Available data:

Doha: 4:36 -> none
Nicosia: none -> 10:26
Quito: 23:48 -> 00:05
* * *
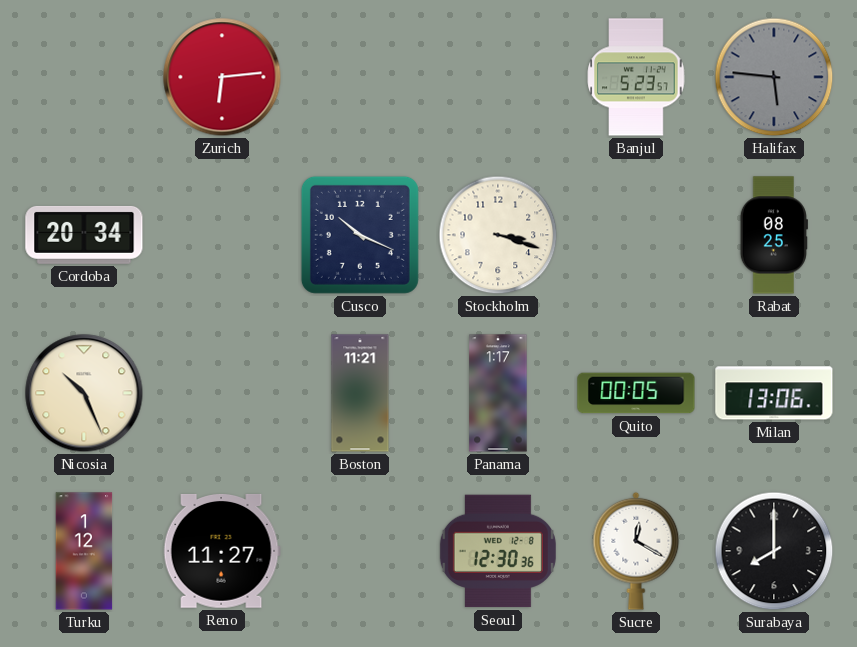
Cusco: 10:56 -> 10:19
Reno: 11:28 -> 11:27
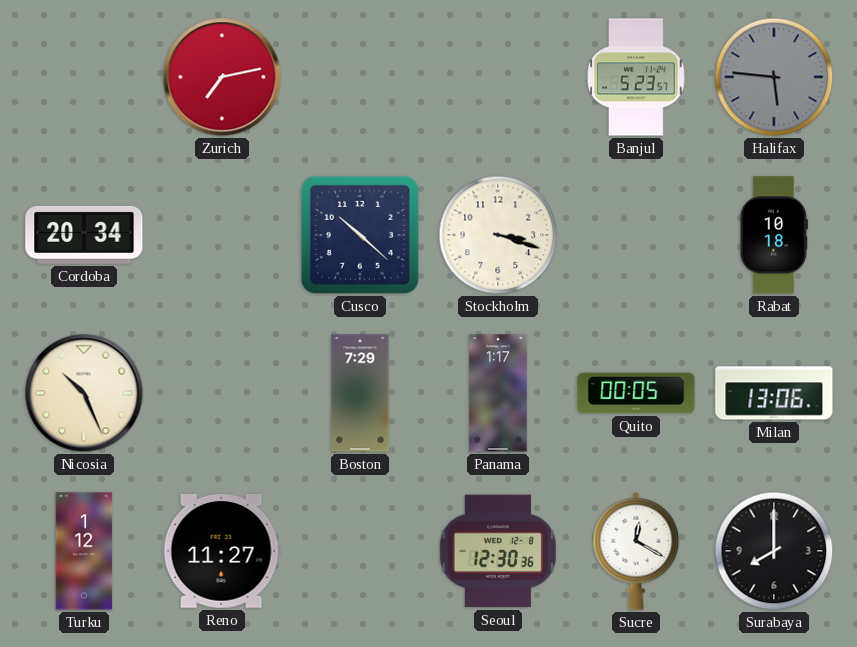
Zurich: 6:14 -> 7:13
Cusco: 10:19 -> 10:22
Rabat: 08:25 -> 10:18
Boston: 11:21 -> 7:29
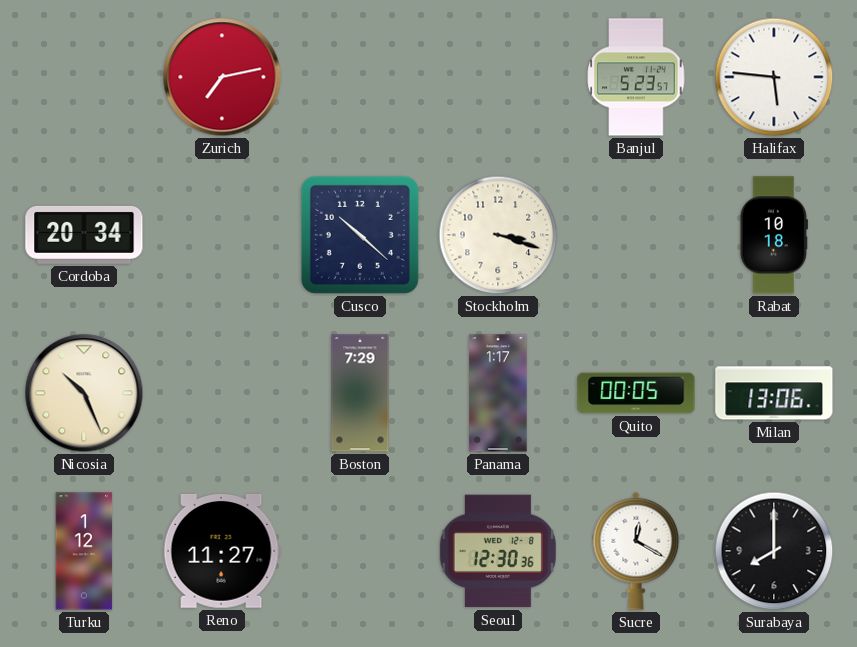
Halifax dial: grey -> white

What you should do:
Reproduce word for word the item lines from the one containing "Cusco: 10:56 -> 10:19" through the one containing "Halifax dial: grey -> white", both included. Leave the pictures out of your answer.

Solution to this exercise:
Cusco: 10:56 -> 10:19
Reno: 11:28 -> 11:27
Zurich: 6:14 -> 7:13
Cusco: 10:19 -> 10:22
Rabat: 08:25 -> 10:18
Boston: 11:21 -> 7:29
Halifax dial: grey -> white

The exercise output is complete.